> [Task details]
Using the listing below, retype the line bearing "(165, 293) = (244, 166): black" and each line after it, word for word, and nothing further.

> [Information provided]
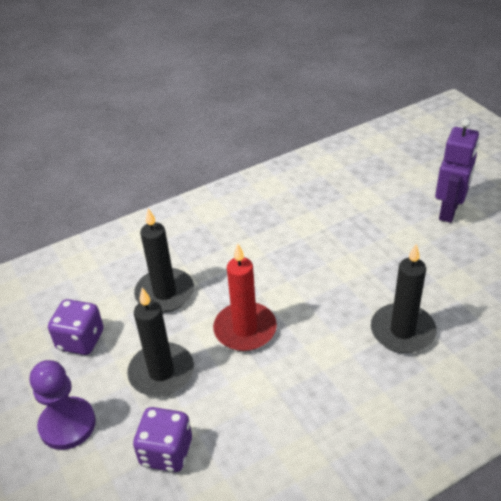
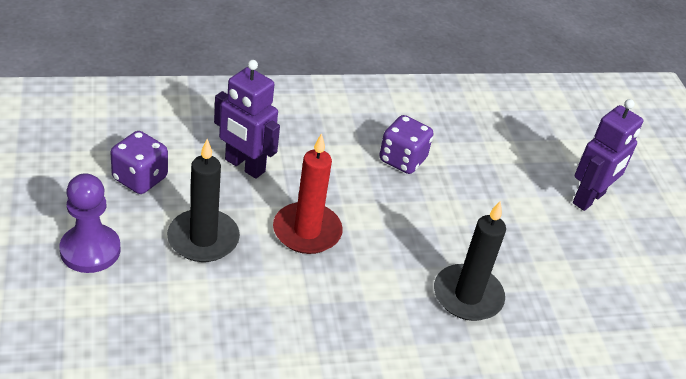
camera: 10 degrees right, 0 degrees up
(165, 293) = (244, 166): black candle -> purple robot
(166, 452) = (171, 312): purple dice -> purple dice (402, 160)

> [Finished exercise]
(165, 293) = (244, 166): black candle -> purple robot
(166, 452) = (171, 312): purple dice -> purple dice (402, 160)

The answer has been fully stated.